» TASK BRIEF:
Where does the string "turned" appear in the listing below? Copy every line where it does.

» RECORDS FOR THE EXERCISE:
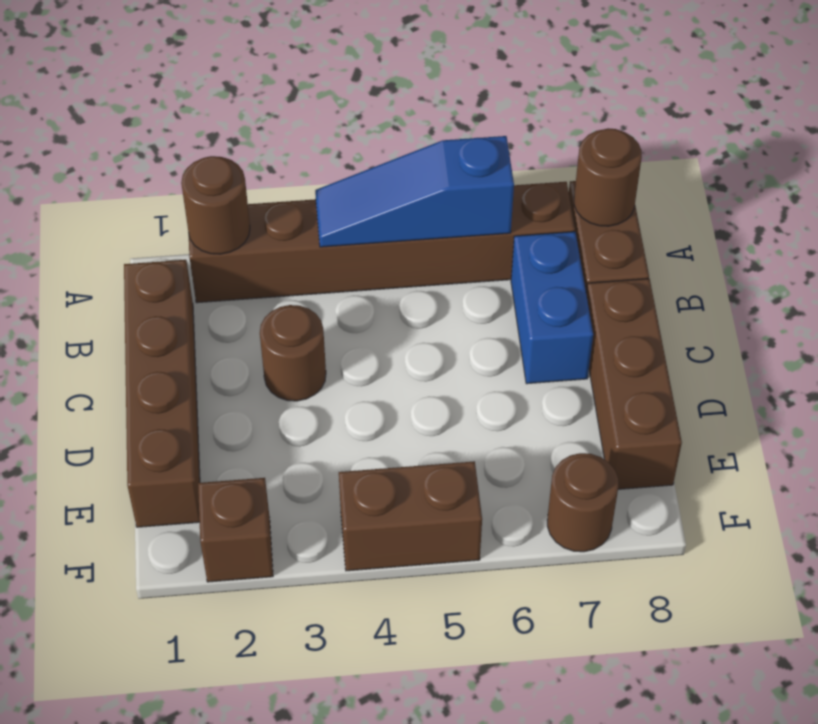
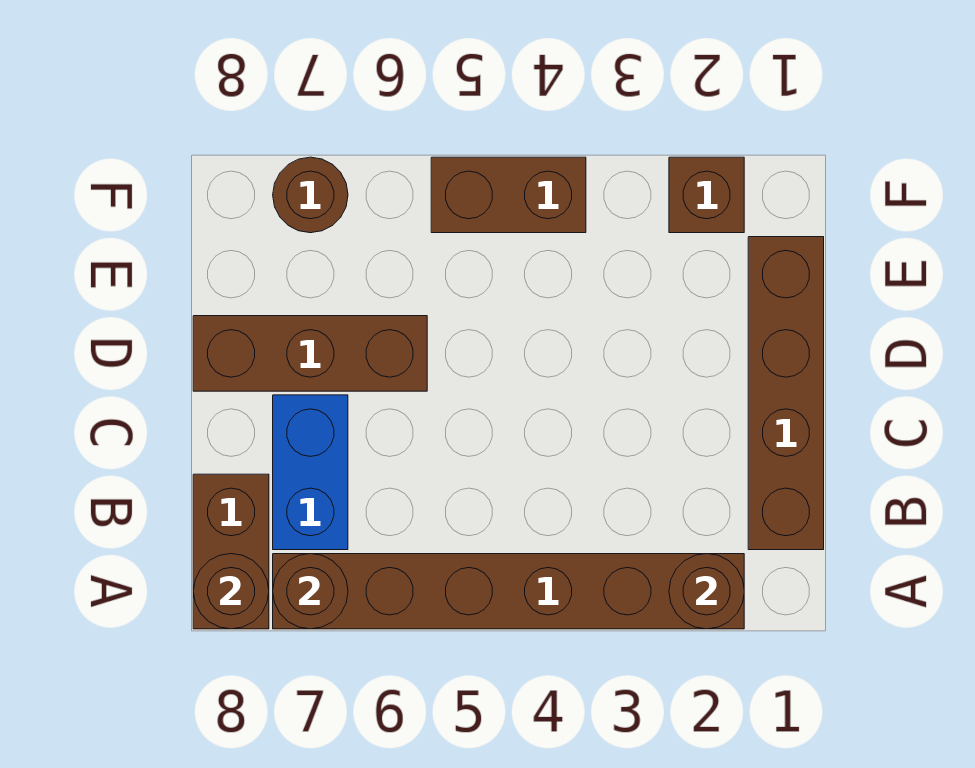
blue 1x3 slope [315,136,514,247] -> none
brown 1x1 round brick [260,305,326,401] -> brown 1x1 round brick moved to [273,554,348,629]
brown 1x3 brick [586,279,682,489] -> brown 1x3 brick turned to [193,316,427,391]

...

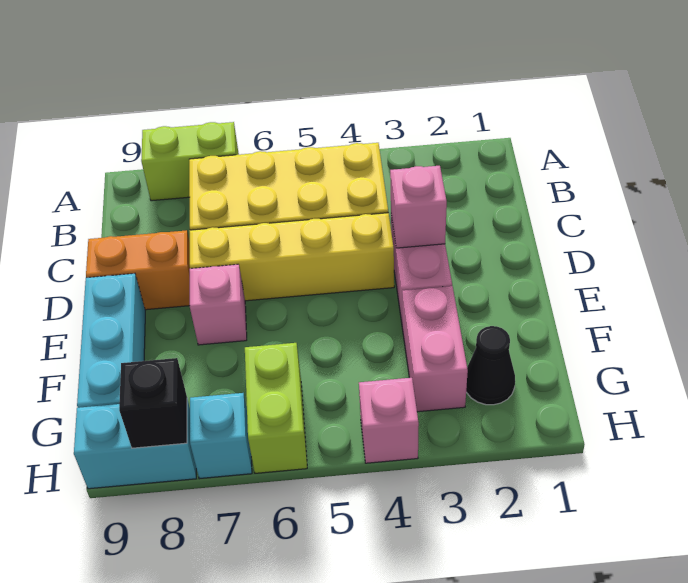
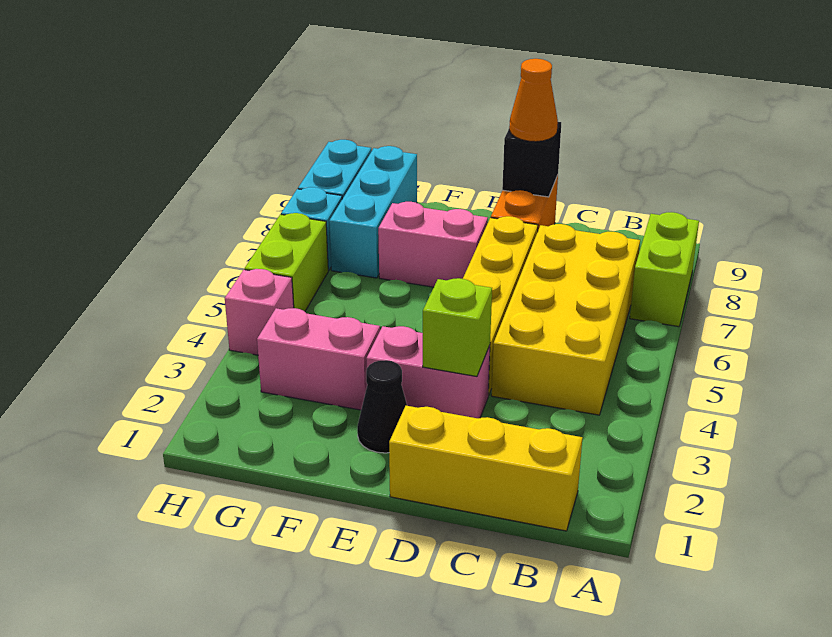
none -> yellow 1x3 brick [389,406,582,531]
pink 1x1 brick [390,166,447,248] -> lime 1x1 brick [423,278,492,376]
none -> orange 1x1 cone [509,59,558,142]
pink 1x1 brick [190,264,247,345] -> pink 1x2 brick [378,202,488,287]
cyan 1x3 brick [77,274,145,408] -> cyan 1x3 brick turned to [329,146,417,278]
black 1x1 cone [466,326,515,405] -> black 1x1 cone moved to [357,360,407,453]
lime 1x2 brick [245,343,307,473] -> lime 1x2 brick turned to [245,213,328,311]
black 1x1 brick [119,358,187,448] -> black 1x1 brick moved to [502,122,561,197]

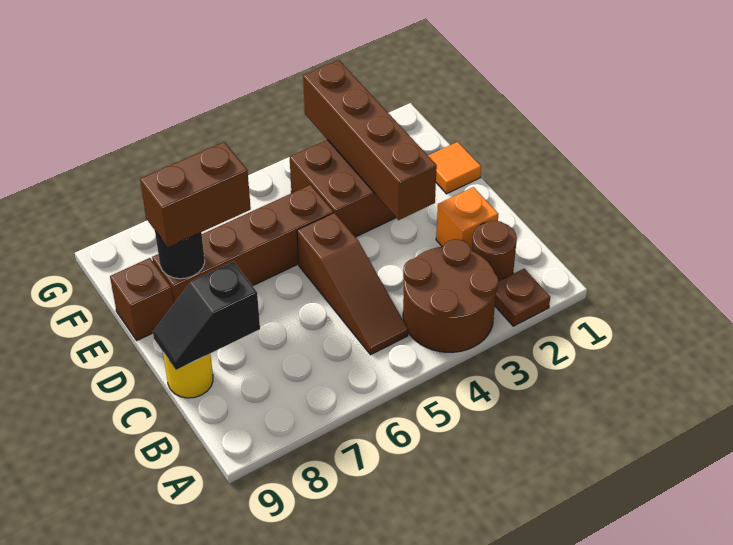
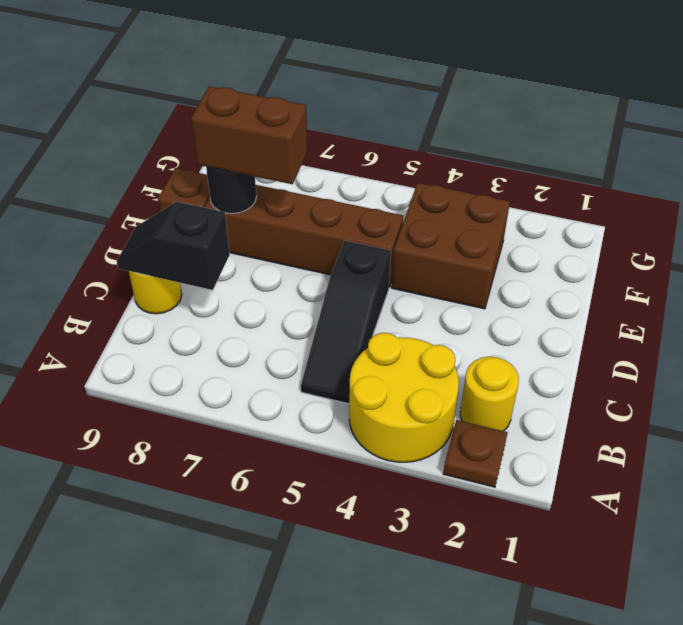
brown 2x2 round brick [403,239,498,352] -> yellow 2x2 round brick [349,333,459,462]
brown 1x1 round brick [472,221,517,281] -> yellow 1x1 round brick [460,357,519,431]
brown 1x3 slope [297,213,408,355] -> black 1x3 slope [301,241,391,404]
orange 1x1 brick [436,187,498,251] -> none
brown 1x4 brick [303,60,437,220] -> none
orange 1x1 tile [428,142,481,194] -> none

» WRITTEN ANSWER:
brown 1x3 brick [586,279,682,489] -> brown 1x3 brick turned to [193,316,427,391]
cyan 1x3 brick [77,274,145,408] -> cyan 1x3 brick turned to [329,146,417,278]
lime 1x2 brick [245,343,307,473] -> lime 1x2 brick turned to [245,213,328,311]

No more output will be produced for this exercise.